--- begin ---
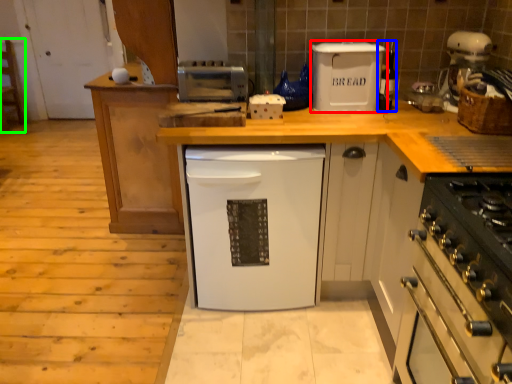
Question: Which object is the closest to the kitchen appliance (highlighted by a red box)? Choose among these: appliance (highlighted by a blue box) or chair (highlighted by a green box).

Choices:
 (A) appliance
 (B) chair

Answer: (A)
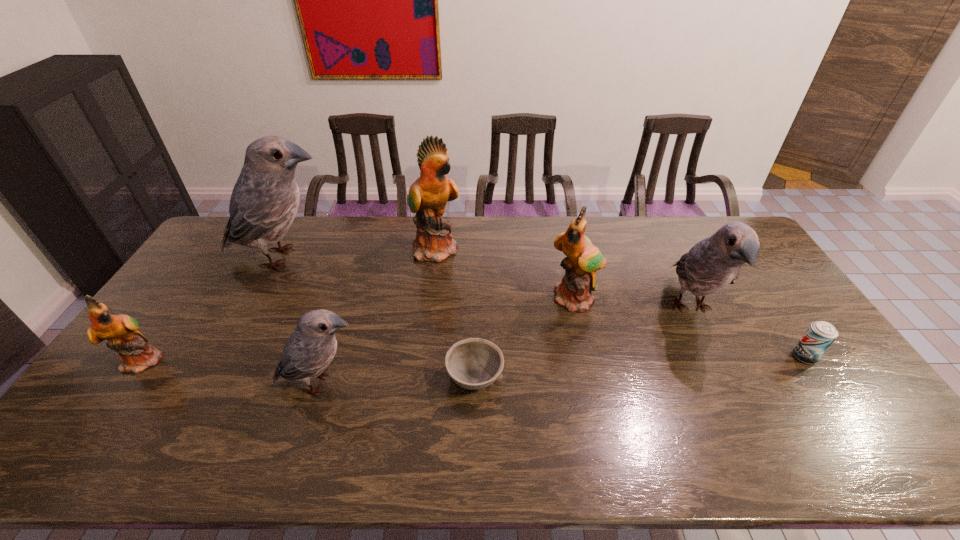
--- end ---
GIVEN INSTRUCTION: Copy the rows above word for word, leaving out the pictures.

EXPECTED ANSWER:
Question: Which object is the closest to the kitchen appliance (highlighted by a red box)? Choose among these: appliance (highlighted by a blue box) or chair (highlighted by a green box).

Choices:
 (A) appliance
 (B) chair

Answer: (A)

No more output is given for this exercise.